%%

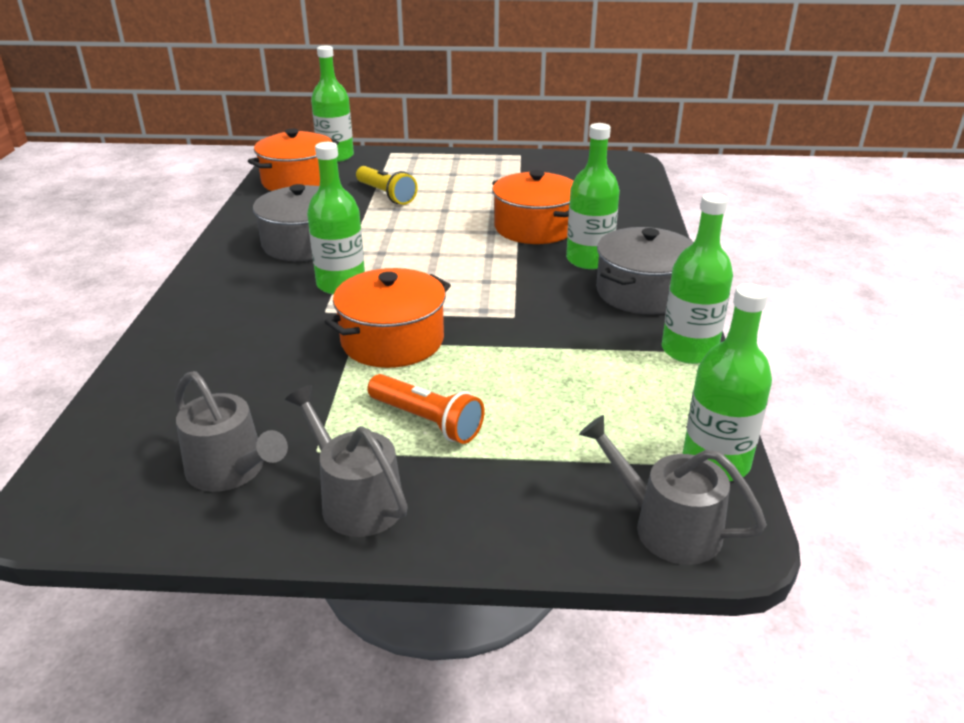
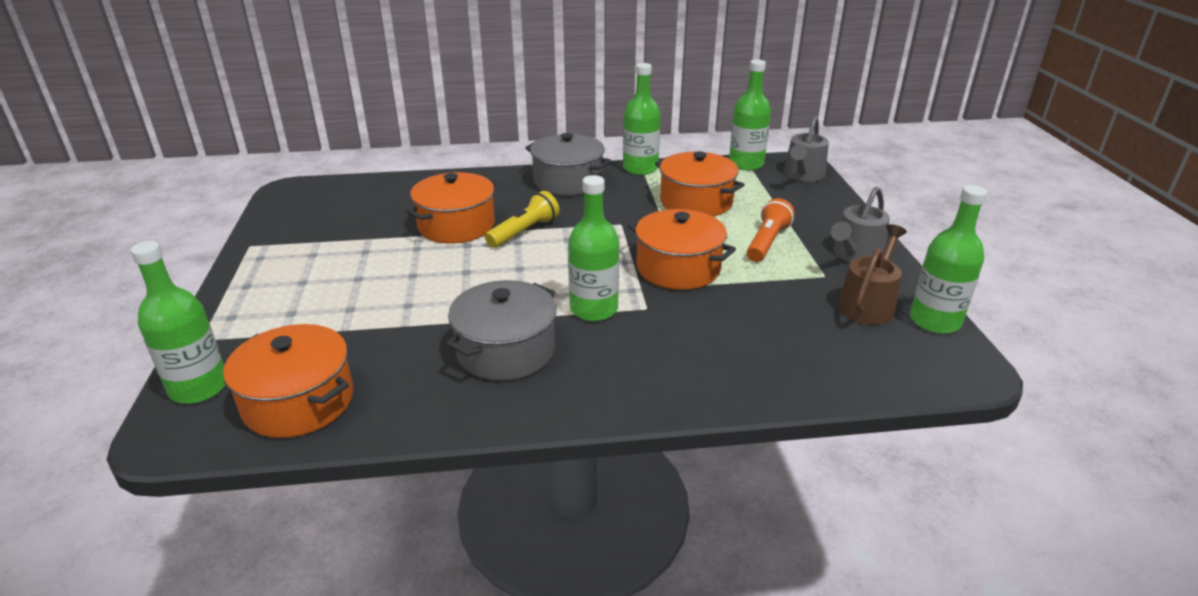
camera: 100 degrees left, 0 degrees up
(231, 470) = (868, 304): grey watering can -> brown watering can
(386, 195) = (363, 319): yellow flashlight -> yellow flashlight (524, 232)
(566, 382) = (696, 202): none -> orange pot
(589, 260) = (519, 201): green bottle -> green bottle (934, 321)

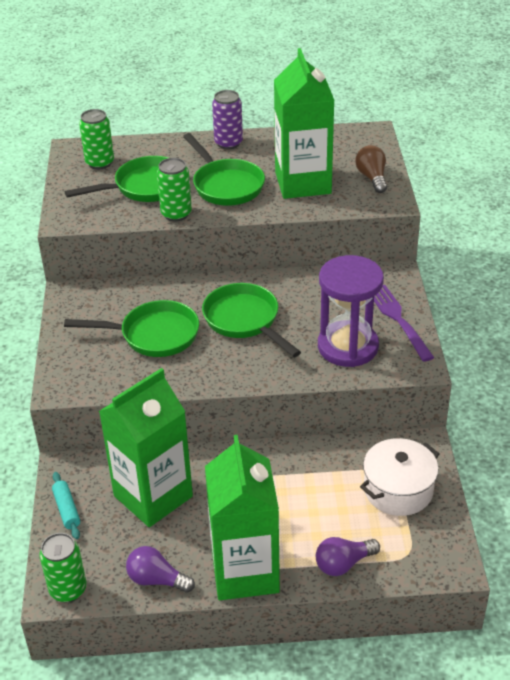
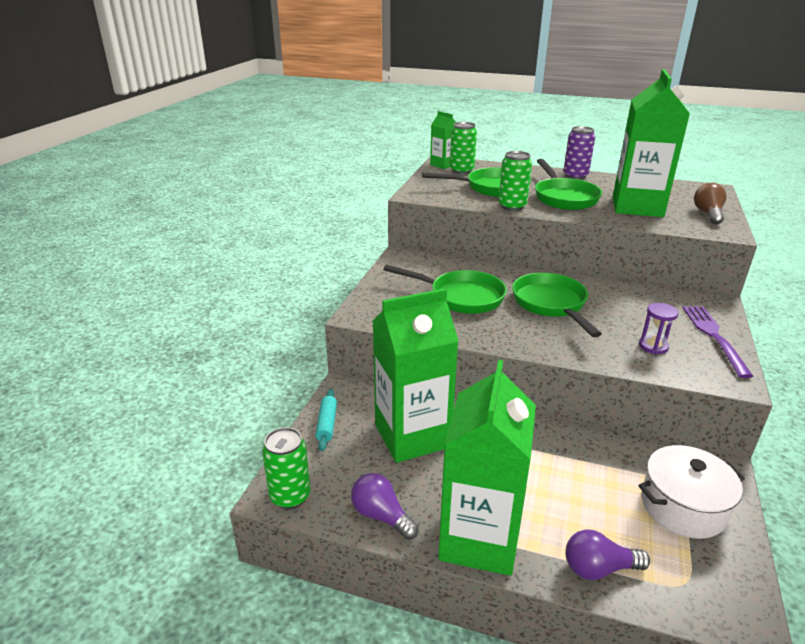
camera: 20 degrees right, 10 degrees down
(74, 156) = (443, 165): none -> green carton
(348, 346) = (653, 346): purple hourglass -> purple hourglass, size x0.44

%%

**Your objective**
Reproduce the data above line for line, from its first line through the line containing "(74, 156) = (443, 165): none -> green carton", both ends included, with the pictures omitted and nothing more.

**Exercise output**
camera: 100 degrees left, 0 degrees up
(231, 470) = (868, 304): grey watering can -> brown watering can
(386, 195) = (363, 319): yellow flashlight -> yellow flashlight (524, 232)
(566, 382) = (696, 202): none -> orange pot
(589, 260) = (519, 201): green bottle -> green bottle (934, 321)

camera: 20 degrees right, 10 degrees down
(74, 156) = (443, 165): none -> green carton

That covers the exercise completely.